'''
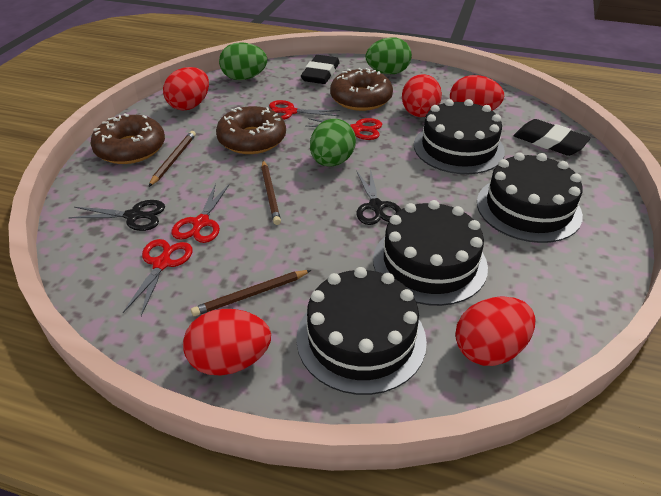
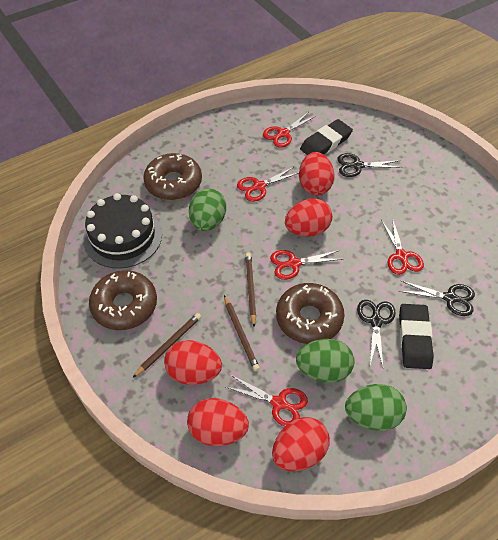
black cake: 4 -> 1
black scissors: 2 -> 3
red scissors: 4 -> 5

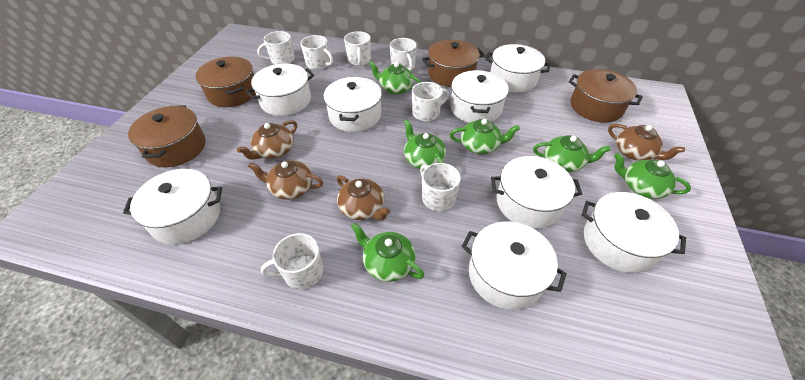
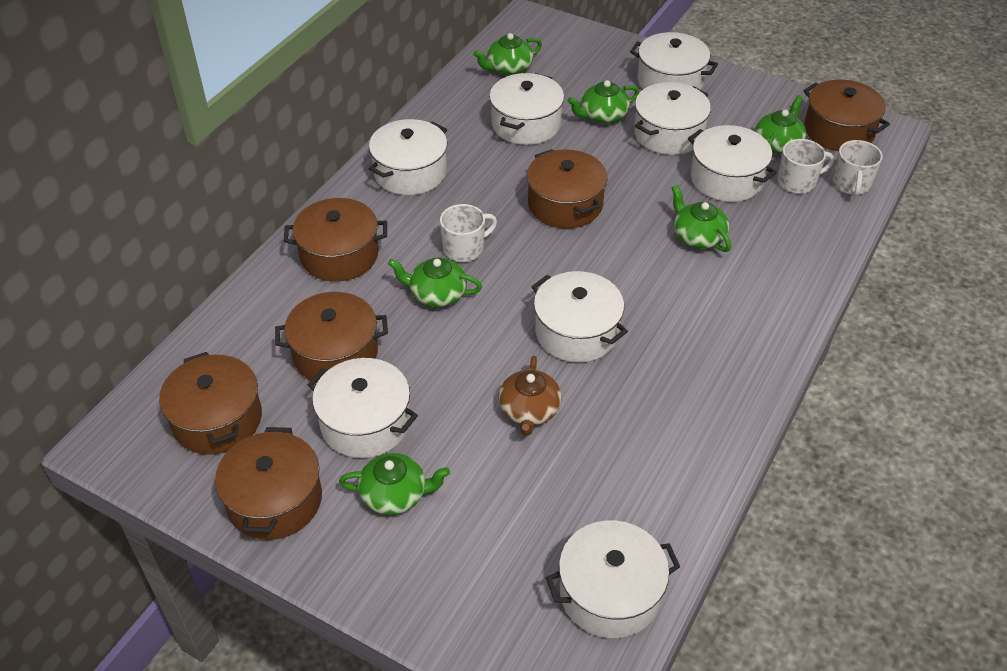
brown pot: 4 -> 6
brown teapot: 4 -> 1
white mug: 7 -> 3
'''
With the pictures left out, write out exactly the lines from the line containing "red scissors: 4 -> 5" through the last line of the entries above, both ends included, and no others.

red scissors: 4 -> 5

brown pot: 4 -> 6
brown teapot: 4 -> 1
white mug: 7 -> 3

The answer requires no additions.